__YOUR OBJECTIVE__:
Everything in the data below is left aside except the lines from the one containing "(364, 142) = (384, 293): yellow" through the one containing "(780, 494) = (539, 377): blue cupcake -> none"; repeat those exactly.

*** Block opens ***

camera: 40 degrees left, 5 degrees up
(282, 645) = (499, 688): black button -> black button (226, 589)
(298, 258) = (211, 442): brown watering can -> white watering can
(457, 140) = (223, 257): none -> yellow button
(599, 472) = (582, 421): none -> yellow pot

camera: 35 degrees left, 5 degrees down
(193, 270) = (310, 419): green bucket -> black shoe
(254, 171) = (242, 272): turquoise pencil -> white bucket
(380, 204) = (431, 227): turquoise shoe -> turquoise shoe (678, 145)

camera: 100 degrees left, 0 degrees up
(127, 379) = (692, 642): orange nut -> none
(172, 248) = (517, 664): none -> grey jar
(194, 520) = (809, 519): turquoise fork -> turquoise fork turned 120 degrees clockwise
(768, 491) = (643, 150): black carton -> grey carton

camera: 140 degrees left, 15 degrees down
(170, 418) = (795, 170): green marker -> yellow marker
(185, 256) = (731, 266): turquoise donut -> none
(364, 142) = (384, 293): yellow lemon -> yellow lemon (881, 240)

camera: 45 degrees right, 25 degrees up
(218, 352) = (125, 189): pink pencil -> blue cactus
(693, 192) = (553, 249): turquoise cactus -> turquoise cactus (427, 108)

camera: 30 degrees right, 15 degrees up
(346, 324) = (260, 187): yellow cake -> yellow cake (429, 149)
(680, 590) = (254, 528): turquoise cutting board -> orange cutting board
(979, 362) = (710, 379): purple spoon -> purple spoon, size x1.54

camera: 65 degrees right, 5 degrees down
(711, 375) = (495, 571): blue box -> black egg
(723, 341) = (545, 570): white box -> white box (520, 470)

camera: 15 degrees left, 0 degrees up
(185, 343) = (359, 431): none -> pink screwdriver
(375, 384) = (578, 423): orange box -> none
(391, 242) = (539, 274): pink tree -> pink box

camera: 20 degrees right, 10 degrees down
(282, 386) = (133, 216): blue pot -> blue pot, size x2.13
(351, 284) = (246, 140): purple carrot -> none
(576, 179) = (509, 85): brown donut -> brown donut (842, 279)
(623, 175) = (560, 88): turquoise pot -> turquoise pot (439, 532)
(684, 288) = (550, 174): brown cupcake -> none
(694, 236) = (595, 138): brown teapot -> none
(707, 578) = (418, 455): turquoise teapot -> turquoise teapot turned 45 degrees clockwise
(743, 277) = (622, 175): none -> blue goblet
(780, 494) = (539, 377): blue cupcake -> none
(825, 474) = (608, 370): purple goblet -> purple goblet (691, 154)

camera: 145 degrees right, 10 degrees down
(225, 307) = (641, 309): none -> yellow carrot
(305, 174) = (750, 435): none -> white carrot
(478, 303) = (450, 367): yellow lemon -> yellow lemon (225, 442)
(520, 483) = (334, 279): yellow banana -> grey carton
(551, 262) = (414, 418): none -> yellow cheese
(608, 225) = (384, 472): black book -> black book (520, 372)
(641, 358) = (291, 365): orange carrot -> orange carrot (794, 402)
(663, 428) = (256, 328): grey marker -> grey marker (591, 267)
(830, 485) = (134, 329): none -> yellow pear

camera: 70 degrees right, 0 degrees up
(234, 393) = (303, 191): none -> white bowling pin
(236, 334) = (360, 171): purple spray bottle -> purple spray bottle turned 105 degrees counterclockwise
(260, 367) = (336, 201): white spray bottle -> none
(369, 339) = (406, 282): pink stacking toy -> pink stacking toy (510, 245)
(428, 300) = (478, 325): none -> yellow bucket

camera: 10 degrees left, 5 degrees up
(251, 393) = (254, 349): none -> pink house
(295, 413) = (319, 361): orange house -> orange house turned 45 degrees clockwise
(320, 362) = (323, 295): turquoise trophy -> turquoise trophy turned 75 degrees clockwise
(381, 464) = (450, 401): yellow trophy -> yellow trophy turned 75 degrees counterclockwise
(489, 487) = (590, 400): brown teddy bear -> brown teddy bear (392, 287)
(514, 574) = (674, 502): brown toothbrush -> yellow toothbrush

*** Block closes ***

__SOLUTION FOR THIS TASK__:
(364, 142) = (384, 293): yellow lemon -> yellow lemon (881, 240)

camera: 45 degrees right, 25 degrees up
(218, 352) = (125, 189): pink pencil -> blue cactus
(693, 192) = (553, 249): turquoise cactus -> turquoise cactus (427, 108)

camera: 30 degrees right, 15 degrees up
(346, 324) = (260, 187): yellow cake -> yellow cake (429, 149)
(680, 590) = (254, 528): turquoise cutting board -> orange cutting board
(979, 362) = (710, 379): purple spoon -> purple spoon, size x1.54

camera: 65 degrees right, 5 degrees down
(711, 375) = (495, 571): blue box -> black egg
(723, 341) = (545, 570): white box -> white box (520, 470)

camera: 15 degrees left, 0 degrees up
(185, 343) = (359, 431): none -> pink screwdriver
(375, 384) = (578, 423): orange box -> none
(391, 242) = (539, 274): pink tree -> pink box

camera: 20 degrees right, 10 degrees down
(282, 386) = (133, 216): blue pot -> blue pot, size x2.13
(351, 284) = (246, 140): purple carrot -> none
(576, 179) = (509, 85): brown donut -> brown donut (842, 279)
(623, 175) = (560, 88): turquoise pot -> turquoise pot (439, 532)
(684, 288) = (550, 174): brown cupcake -> none
(694, 236) = (595, 138): brown teapot -> none
(707, 578) = (418, 455): turquoise teapot -> turquoise teapot turned 45 degrees clockwise
(743, 277) = (622, 175): none -> blue goblet
(780, 494) = (539, 377): blue cupcake -> none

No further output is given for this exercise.